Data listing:
•••••

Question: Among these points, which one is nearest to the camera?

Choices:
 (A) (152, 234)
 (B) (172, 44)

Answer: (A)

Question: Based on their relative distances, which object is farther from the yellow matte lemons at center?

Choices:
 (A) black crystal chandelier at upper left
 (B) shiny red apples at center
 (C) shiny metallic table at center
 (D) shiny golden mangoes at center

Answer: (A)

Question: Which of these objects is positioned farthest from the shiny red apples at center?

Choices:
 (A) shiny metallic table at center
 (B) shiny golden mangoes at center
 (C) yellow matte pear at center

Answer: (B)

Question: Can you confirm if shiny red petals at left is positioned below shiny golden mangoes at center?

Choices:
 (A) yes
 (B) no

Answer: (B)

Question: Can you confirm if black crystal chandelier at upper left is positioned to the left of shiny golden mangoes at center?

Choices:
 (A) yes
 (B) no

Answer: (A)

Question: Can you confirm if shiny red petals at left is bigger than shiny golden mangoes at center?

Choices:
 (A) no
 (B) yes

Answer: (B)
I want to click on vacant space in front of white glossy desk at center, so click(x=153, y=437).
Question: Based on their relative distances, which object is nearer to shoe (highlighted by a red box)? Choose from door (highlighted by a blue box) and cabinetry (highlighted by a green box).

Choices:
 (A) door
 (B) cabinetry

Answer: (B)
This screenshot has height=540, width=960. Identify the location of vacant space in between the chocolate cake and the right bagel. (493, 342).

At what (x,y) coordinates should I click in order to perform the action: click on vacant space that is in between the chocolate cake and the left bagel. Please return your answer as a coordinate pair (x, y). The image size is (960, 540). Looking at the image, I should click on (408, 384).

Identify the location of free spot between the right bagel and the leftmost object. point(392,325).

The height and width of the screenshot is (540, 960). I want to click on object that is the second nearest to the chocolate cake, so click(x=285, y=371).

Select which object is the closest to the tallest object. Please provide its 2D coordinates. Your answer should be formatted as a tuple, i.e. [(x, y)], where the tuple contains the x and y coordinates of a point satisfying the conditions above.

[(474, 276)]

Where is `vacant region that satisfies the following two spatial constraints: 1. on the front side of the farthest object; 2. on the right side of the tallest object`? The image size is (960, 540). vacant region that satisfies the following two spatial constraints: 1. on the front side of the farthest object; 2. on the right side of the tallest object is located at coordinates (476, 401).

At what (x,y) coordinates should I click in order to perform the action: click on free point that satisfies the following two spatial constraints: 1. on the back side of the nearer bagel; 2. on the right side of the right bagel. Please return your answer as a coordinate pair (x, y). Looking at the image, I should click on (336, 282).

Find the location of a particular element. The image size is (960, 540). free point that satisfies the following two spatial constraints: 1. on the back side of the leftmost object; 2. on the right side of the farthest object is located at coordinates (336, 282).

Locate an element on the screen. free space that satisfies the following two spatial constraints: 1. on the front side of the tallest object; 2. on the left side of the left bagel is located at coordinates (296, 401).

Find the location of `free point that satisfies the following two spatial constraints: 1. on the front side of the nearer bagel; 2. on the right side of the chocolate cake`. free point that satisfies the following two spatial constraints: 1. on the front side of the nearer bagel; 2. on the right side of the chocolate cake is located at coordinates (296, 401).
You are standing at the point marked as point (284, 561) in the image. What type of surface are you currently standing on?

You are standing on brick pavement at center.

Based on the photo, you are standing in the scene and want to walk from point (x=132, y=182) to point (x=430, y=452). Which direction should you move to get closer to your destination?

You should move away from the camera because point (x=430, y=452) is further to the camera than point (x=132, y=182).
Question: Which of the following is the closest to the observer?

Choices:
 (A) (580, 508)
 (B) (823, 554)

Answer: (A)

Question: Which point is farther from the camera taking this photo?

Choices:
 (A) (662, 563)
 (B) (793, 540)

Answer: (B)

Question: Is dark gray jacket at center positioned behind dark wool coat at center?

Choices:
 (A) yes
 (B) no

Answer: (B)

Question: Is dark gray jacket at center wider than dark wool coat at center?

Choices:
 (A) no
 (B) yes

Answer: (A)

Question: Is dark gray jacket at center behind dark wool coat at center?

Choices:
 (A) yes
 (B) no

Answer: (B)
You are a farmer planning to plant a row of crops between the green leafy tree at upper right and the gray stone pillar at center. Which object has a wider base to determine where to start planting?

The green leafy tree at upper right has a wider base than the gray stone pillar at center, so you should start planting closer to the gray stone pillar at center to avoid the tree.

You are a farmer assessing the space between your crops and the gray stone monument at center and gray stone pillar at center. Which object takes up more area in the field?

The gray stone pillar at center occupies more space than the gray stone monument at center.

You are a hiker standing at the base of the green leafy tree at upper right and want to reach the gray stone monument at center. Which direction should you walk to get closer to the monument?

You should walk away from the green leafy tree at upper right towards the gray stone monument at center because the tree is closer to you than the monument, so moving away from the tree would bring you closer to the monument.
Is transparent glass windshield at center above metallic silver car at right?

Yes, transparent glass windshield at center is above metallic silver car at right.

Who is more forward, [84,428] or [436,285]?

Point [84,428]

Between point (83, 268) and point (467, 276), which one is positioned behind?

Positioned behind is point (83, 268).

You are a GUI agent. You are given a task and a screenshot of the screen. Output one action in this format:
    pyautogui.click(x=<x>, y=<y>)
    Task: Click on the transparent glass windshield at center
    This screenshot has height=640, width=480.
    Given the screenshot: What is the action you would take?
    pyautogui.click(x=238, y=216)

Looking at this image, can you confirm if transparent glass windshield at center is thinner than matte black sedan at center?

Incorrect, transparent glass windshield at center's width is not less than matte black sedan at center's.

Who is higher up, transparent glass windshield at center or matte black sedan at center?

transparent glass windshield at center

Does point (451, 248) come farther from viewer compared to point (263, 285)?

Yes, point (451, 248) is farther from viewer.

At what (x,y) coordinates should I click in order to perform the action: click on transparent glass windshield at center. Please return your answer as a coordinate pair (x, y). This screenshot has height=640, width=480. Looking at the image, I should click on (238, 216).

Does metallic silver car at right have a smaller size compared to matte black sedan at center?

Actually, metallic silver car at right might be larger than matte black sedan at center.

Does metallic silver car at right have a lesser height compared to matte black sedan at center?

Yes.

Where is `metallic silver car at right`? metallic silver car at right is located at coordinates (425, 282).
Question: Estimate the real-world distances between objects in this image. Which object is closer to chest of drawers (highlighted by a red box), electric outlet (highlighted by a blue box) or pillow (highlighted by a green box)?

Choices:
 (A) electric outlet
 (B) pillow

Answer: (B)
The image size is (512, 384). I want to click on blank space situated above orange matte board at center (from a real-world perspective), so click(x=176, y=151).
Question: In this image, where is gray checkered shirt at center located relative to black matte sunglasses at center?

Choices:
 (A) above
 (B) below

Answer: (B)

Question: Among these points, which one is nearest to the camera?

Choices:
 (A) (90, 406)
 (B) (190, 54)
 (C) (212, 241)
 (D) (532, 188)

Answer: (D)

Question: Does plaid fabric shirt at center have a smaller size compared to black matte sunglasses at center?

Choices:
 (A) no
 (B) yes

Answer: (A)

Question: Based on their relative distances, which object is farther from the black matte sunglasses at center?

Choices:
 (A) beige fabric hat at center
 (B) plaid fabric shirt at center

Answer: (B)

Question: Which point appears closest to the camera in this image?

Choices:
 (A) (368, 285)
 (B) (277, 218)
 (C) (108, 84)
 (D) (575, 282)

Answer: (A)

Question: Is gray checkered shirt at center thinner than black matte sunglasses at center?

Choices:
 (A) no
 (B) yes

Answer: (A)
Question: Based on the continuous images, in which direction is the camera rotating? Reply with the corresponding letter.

•••••

Please extract every line of the material above and reproduce each one unchanged.

▶ _Solution below_:
Question: Among these points, which one is nearest to the camera?

Choices:
 (A) (152, 234)
 (B) (172, 44)

Answer: (A)

Question: Based on their relative distances, which object is farther from the yellow matte lemons at center?

Choices:
 (A) black crystal chandelier at upper left
 (B) shiny red apples at center
 (C) shiny metallic table at center
 (D) shiny golden mangoes at center

Answer: (A)

Question: Which of these objects is positioned farthest from the shiny red apples at center?

Choices:
 (A) shiny metallic table at center
 (B) shiny golden mangoes at center
 (C) yellow matte pear at center

Answer: (B)

Question: Can you confirm if shiny red petals at left is positioned below shiny golden mangoes at center?

Choices:
 (A) yes
 (B) no

Answer: (B)

Question: Can you confirm if black crystal chandelier at upper left is positioned to the left of shiny golden mangoes at center?

Choices:
 (A) yes
 (B) no

Answer: (A)

Question: Can you confirm if shiny red petals at left is bigger than shiny golden mangoes at center?

Choices:
 (A) no
 (B) yes

Answer: (B)
I want to click on vacant space in front of white glossy desk at center, so click(x=153, y=437).
Question: Based on their relative distances, which object is nearer to shoe (highlighted by a red box)? Choose from door (highlighted by a blue box) and cabinetry (highlighted by a green box).

Choices:
 (A) door
 (B) cabinetry

Answer: (B)
This screenshot has height=540, width=960. Identify the location of vacant space in between the chocolate cake and the right bagel. (493, 342).

At what (x,y) coordinates should I click in order to perform the action: click on vacant space that is in between the chocolate cake and the left bagel. Please return your answer as a coordinate pair (x, y). The image size is (960, 540). Looking at the image, I should click on (408, 384).

Identify the location of free spot between the right bagel and the leftmost object. point(392,325).

The height and width of the screenshot is (540, 960). I want to click on object that is the second nearest to the chocolate cake, so click(x=285, y=371).

Select which object is the closest to the tallest object. Please provide its 2D coordinates. Your answer should be formatted as a tuple, i.e. [(x, y)], where the tuple contains the x and y coordinates of a point satisfying the conditions above.

[(474, 276)]

Where is `vacant region that satisfies the following two spatial constraints: 1. on the front side of the farthest object; 2. on the right side of the tallest object`? The image size is (960, 540). vacant region that satisfies the following two spatial constraints: 1. on the front side of the farthest object; 2. on the right side of the tallest object is located at coordinates (476, 401).

At what (x,y) coordinates should I click in order to perform the action: click on free point that satisfies the following two spatial constraints: 1. on the back side of the nearer bagel; 2. on the right side of the right bagel. Please return your answer as a coordinate pair (x, y). Looking at the image, I should click on (336, 282).

Find the location of a particular element. The image size is (960, 540). free point that satisfies the following two spatial constraints: 1. on the back side of the leftmost object; 2. on the right side of the farthest object is located at coordinates (336, 282).

Locate an element on the screen. free space that satisfies the following two spatial constraints: 1. on the front side of the tallest object; 2. on the left side of the left bagel is located at coordinates (296, 401).

Find the location of `free point that satisfies the following two spatial constraints: 1. on the front side of the nearer bagel; 2. on the right side of the chocolate cake`. free point that satisfies the following two spatial constraints: 1. on the front side of the nearer bagel; 2. on the right side of the chocolate cake is located at coordinates (296, 401).
You are standing at the point marked as point (284, 561) in the image. What type of surface are you currently standing on?

You are standing on brick pavement at center.

Based on the photo, you are standing in the scene and want to walk from point (x=132, y=182) to point (x=430, y=452). Which direction should you move to get closer to your destination?

You should move away from the camera because point (x=430, y=452) is further to the camera than point (x=132, y=182).
Question: Which of the following is the closest to the observer?

Choices:
 (A) (580, 508)
 (B) (823, 554)

Answer: (A)

Question: Which point is farther from the camera taking this photo?

Choices:
 (A) (662, 563)
 (B) (793, 540)

Answer: (B)

Question: Is dark gray jacket at center positioned behind dark wool coat at center?

Choices:
 (A) yes
 (B) no

Answer: (B)

Question: Is dark gray jacket at center wider than dark wool coat at center?

Choices:
 (A) no
 (B) yes

Answer: (A)

Question: Is dark gray jacket at center behind dark wool coat at center?

Choices:
 (A) yes
 (B) no

Answer: (B)
You are a farmer planning to plant a row of crops between the green leafy tree at upper right and the gray stone pillar at center. Which object has a wider base to determine where to start planting?

The green leafy tree at upper right has a wider base than the gray stone pillar at center, so you should start planting closer to the gray stone pillar at center to avoid the tree.

You are a farmer assessing the space between your crops and the gray stone monument at center and gray stone pillar at center. Which object takes up more area in the field?

The gray stone pillar at center occupies more space than the gray stone monument at center.

You are a hiker standing at the base of the green leafy tree at upper right and want to reach the gray stone monument at center. Which direction should you walk to get closer to the monument?

You should walk away from the green leafy tree at upper right towards the gray stone monument at center because the tree is closer to you than the monument, so moving away from the tree would bring you closer to the monument.
Is transparent glass windshield at center above metallic silver car at right?

Yes, transparent glass windshield at center is above metallic silver car at right.

Who is more forward, [84,428] or [436,285]?

Point [84,428]

Between point (83, 268) and point (467, 276), which one is positioned behind?

Positioned behind is point (83, 268).

You are a GUI agent. You are given a task and a screenshot of the screen. Output one action in this format:
    pyautogui.click(x=<x>, y=<y>)
    Task: Click on the transparent glass windshield at center
    This screenshot has height=640, width=480.
    Given the screenshot: What is the action you would take?
    pyautogui.click(x=238, y=216)

Looking at this image, can you confirm if transparent glass windshield at center is thinner than matte black sedan at center?

Incorrect, transparent glass windshield at center's width is not less than matte black sedan at center's.

Who is higher up, transparent glass windshield at center or matte black sedan at center?

transparent glass windshield at center

Does point (451, 248) come farther from viewer compared to point (263, 285)?

Yes, point (451, 248) is farther from viewer.

At what (x,y) coordinates should I click in order to perform the action: click on transparent glass windshield at center. Please return your answer as a coordinate pair (x, y). This screenshot has height=640, width=480. Looking at the image, I should click on (238, 216).

Does metallic silver car at right have a smaller size compared to matte black sedan at center?

Actually, metallic silver car at right might be larger than matte black sedan at center.

Does metallic silver car at right have a lesser height compared to matte black sedan at center?

Yes.

Where is `metallic silver car at right`? metallic silver car at right is located at coordinates (425, 282).
Question: Estimate the real-world distances between objects in this image. Which object is closer to chest of drawers (highlighted by a red box), electric outlet (highlighted by a blue box) or pillow (highlighted by a green box)?

Choices:
 (A) electric outlet
 (B) pillow

Answer: (B)
The image size is (512, 384). I want to click on blank space situated above orange matte board at center (from a real-world perspective), so click(x=176, y=151).
Question: In this image, where is gray checkered shirt at center located relative to black matte sunglasses at center?

Choices:
 (A) above
 (B) below

Answer: (B)

Question: Among these points, which one is nearest to the camera?

Choices:
 (A) (90, 406)
 (B) (190, 54)
 (C) (212, 241)
 (D) (532, 188)

Answer: (D)

Question: Does plaid fabric shirt at center have a smaller size compared to black matte sunglasses at center?

Choices:
 (A) no
 (B) yes

Answer: (A)

Question: Based on their relative distances, which object is farther from the black matte sunglasses at center?

Choices:
 (A) beige fabric hat at center
 (B) plaid fabric shirt at center

Answer: (B)

Question: Which point appears closest to the camera in this image?

Choices:
 (A) (368, 285)
 (B) (277, 218)
 (C) (108, 84)
 (D) (575, 282)

Answer: (A)

Question: Is gray checkered shirt at center thinner than black matte sunglasses at center?

Choices:
 (A) no
 (B) yes

Answer: (A)
Question: Based on the continuous images, in which direction is the camera rotating? Reply with the corresponding letter.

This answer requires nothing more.